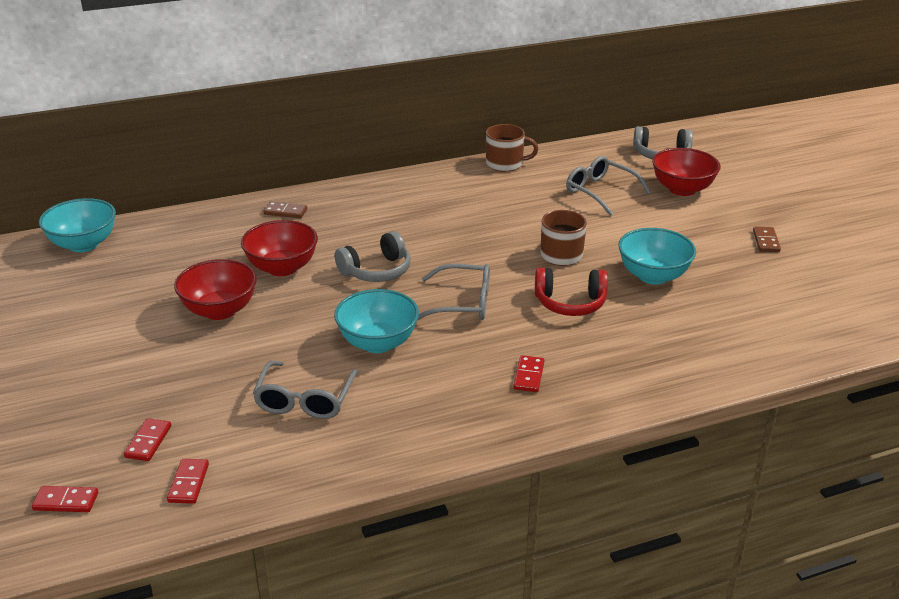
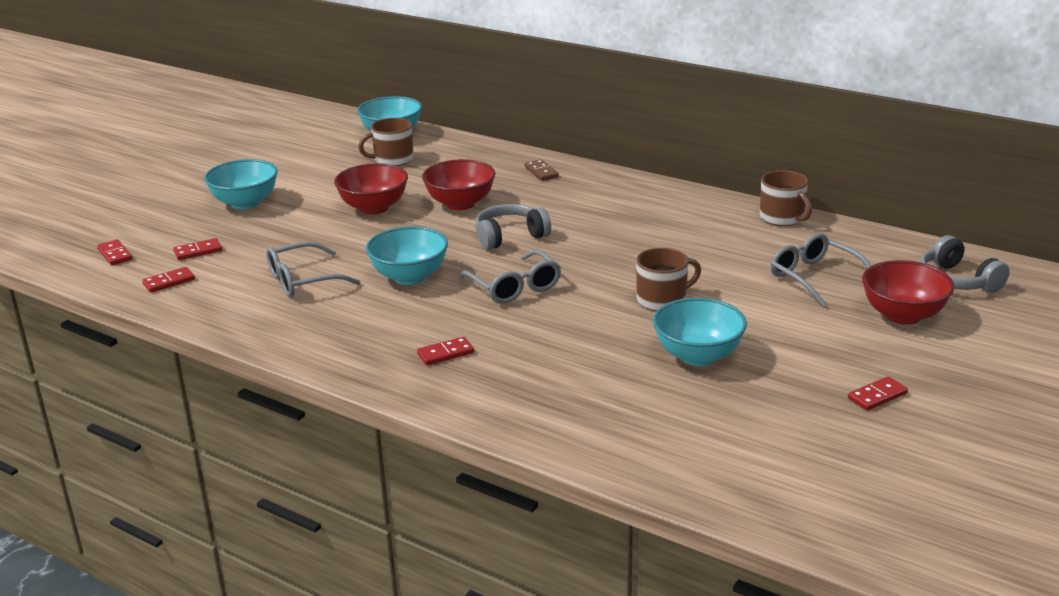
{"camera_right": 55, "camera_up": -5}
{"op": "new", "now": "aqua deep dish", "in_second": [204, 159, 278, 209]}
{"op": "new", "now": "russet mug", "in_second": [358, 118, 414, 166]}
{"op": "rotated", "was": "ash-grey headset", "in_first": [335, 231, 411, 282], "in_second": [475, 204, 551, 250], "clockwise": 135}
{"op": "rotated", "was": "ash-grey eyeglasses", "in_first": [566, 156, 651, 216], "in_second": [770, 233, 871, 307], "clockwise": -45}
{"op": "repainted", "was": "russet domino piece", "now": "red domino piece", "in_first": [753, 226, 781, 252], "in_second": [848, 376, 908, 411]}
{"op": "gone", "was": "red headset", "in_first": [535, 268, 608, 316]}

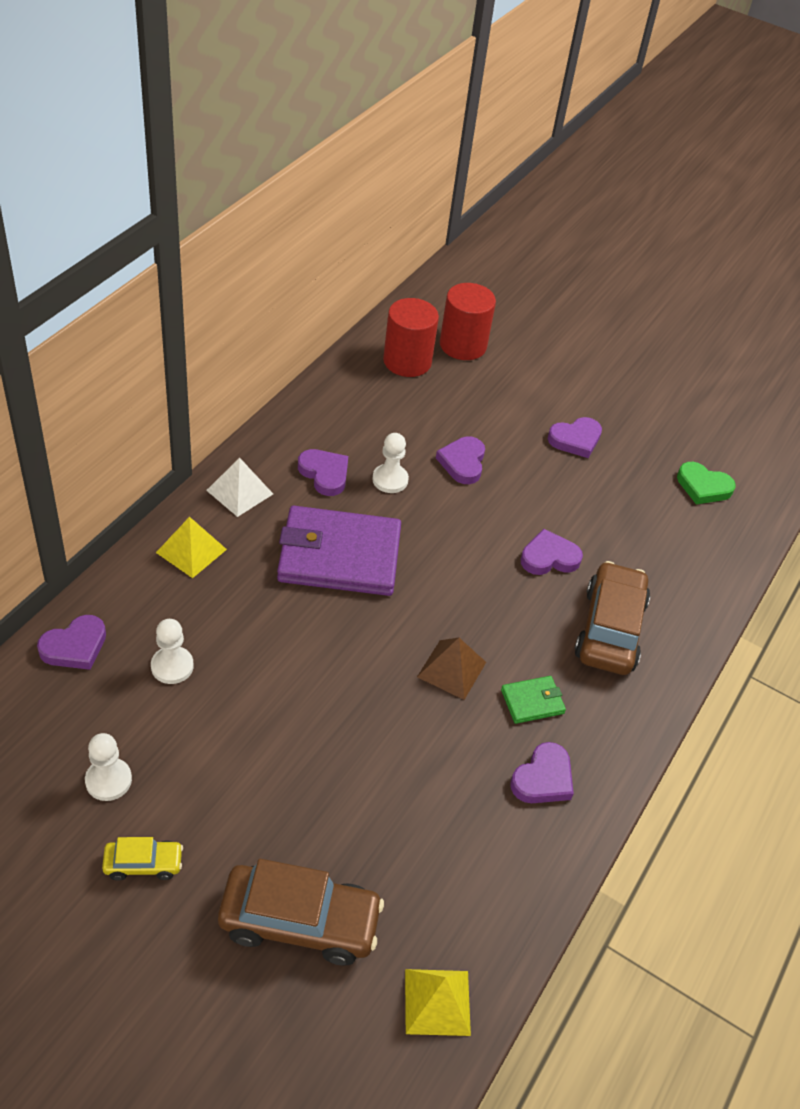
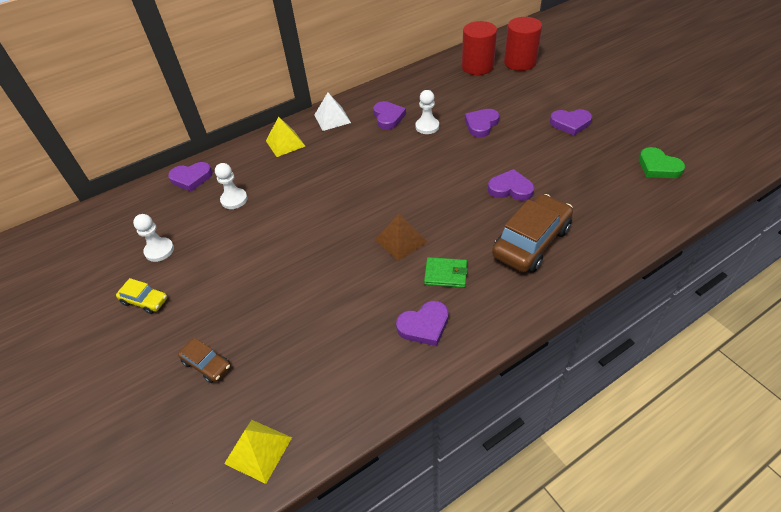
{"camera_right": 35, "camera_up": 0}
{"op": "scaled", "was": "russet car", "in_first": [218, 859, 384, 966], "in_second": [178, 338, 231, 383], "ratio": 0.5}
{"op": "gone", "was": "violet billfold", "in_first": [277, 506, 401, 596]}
☆ ☆ ☆ ☆
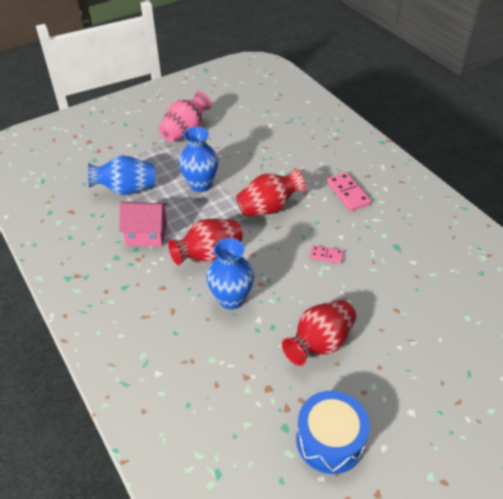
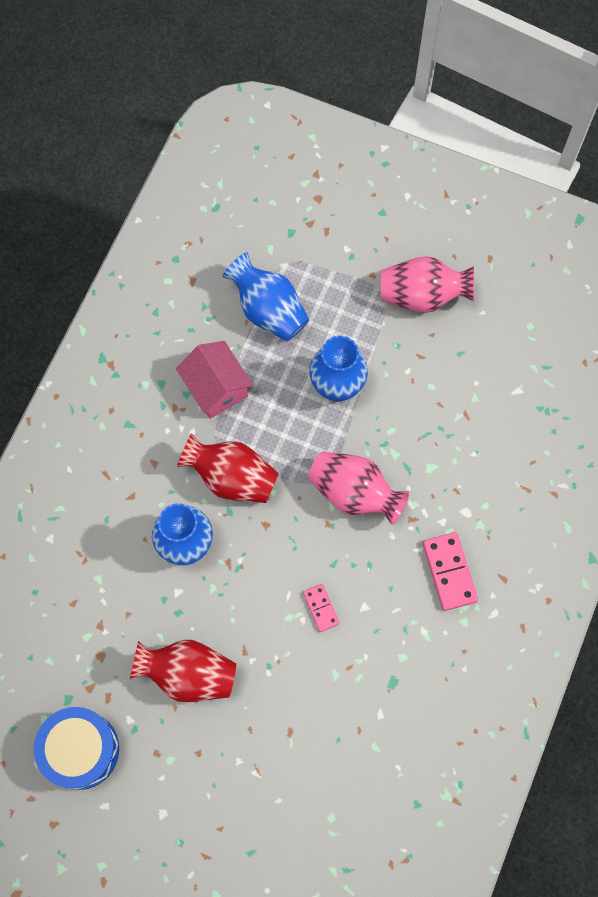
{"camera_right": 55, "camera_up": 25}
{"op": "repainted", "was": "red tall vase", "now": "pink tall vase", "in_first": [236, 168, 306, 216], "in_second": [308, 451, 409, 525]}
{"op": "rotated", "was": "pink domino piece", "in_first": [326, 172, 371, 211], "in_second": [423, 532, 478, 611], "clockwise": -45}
☆ ☆ ☆ ☆
» Problem statement
Among the lines above, find those that contain the word "grey" and copy them.

» Response below
{"op": "rotated", "was": "ash-grey headset", "in_first": [335, 231, 411, 282], "in_second": [475, 204, 551, 250], "clockwise": 135}
{"op": "rotated", "was": "ash-grey eyeglasses", "in_first": [566, 156, 651, 216], "in_second": [770, 233, 871, 307], "clockwise": -45}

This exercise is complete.